Your output should consist of the data, copied exactly.

Start of Given entries

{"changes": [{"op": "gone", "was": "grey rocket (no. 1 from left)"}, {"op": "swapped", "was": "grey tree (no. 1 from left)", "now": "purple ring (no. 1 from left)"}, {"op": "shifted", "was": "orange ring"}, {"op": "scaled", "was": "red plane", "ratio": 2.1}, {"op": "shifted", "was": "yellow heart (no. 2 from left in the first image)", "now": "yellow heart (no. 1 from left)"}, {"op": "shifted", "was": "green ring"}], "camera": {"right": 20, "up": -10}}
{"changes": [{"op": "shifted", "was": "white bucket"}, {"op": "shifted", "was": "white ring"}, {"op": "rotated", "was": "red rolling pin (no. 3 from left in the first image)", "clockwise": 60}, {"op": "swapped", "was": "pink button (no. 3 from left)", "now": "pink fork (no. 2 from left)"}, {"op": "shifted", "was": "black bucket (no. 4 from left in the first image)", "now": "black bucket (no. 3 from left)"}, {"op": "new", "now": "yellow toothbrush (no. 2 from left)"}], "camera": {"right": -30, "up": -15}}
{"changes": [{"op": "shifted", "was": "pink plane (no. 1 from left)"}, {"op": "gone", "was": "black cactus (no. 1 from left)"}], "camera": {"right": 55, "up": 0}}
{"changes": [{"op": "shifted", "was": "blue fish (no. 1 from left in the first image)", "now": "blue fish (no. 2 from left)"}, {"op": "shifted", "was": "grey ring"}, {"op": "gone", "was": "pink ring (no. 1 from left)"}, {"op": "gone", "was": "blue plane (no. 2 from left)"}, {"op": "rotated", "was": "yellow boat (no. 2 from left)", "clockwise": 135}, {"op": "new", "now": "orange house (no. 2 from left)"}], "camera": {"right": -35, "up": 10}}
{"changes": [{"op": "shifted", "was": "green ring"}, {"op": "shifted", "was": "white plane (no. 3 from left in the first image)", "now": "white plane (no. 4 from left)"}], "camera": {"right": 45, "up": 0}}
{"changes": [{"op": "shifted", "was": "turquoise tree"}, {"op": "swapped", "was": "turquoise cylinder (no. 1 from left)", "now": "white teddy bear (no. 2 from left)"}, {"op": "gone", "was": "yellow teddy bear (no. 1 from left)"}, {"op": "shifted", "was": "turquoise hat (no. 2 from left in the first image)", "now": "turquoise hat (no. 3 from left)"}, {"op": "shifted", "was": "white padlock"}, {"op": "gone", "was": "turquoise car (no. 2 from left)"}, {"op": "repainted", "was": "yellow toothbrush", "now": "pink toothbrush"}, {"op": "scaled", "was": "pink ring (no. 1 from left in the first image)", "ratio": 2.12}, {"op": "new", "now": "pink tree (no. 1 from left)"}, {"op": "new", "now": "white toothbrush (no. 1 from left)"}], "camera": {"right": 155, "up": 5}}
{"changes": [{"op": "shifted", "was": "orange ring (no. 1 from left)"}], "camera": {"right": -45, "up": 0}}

End of Given entries

*Solution for this problem:*
{"changes": [{"op": "gone", "was": "grey rocket (no. 1 from left)"}, {"op": "swapped", "was": "grey tree (no. 1 from left)", "now": "purple ring (no. 1 from left)"}, {"op": "shifted", "was": "orange ring"}, {"op": "scaled", "was": "red plane", "ratio": 2.1}, {"op": "shifted", "was": "yellow heart (no. 2 from left in the first image)", "now": "yellow heart (no. 1 from left)"}, {"op": "shifted", "was": "green ring"}], "camera": {"right": 20, "up": -10}}
{"changes": [{"op": "shifted", "was": "white bucket"}, {"op": "shifted", "was": "white ring"}, {"op": "rotated", "was": "red rolling pin (no. 3 from left in the first image)", "clockwise": 60}, {"op": "swapped", "was": "pink button (no. 3 from left)", "now": "pink fork (no. 2 from left)"}, {"op": "shifted", "was": "black bucket (no. 4 from left in the first image)", "now": "black bucket (no. 3 from left)"}, {"op": "new", "now": "yellow toothbrush (no. 2 from left)"}], "camera": {"right": -30, "up": -15}}
{"changes": [{"op": "shifted", "was": "pink plane (no. 1 from left)"}, {"op": "gone", "was": "black cactus (no. 1 from left)"}], "camera": {"right": 55, "up": 0}}
{"changes": [{"op": "shifted", "was": "blue fish (no. 1 from left in the first image)", "now": "blue fish (no. 2 from left)"}, {"op": "shifted", "was": "grey ring"}, {"op": "gone", "was": "pink ring (no. 1 from left)"}, {"op": "gone", "was": "blue plane (no. 2 from left)"}, {"op": "rotated", "was": "yellow boat (no. 2 from left)", "clockwise": 135}, {"op": "new", "now": "orange house (no. 2 from left)"}], "camera": {"right": -35, "up": 10}}
{"changes": [{"op": "shifted", "was": "green ring"}, {"op": "shifted", "was": "white plane (no. 3 from left in the first image)", "now": "white plane (no. 4 from left)"}], "camera": {"right": 45, "up": 0}}
{"changes": [{"op": "shifted", "was": "turquoise tree"}, {"op": "swapped", "was": "turquoise cylinder (no. 1 from left)", "now": "white teddy bear (no. 2 from left)"}, {"op": "gone", "was": "yellow teddy bear (no. 1 from left)"}, {"op": "shifted", "was": "turquoise hat (no. 2 from left in the first image)", "now": "turquoise hat (no. 3 from left)"}, {"op": "shifted", "was": "white padlock"}, {"op": "gone", "was": "turquoise car (no. 2 from left)"}, {"op": "repainted", "was": "yellow toothbrush", "now": "pink toothbrush"}, {"op": "scaled", "was": "pink ring (no. 1 from left in the first image)", "ratio": 2.12}, {"op": "new", "now": "pink tree (no. 1 from left)"}, {"op": "new", "now": "white toothbrush (no. 1 from left)"}], "camera": {"right": 155, "up": 5}}
{"changes": [{"op": "shifted", "was": "orange ring (no. 1 from left)"}], "camera": {"right": -45, "up": 0}}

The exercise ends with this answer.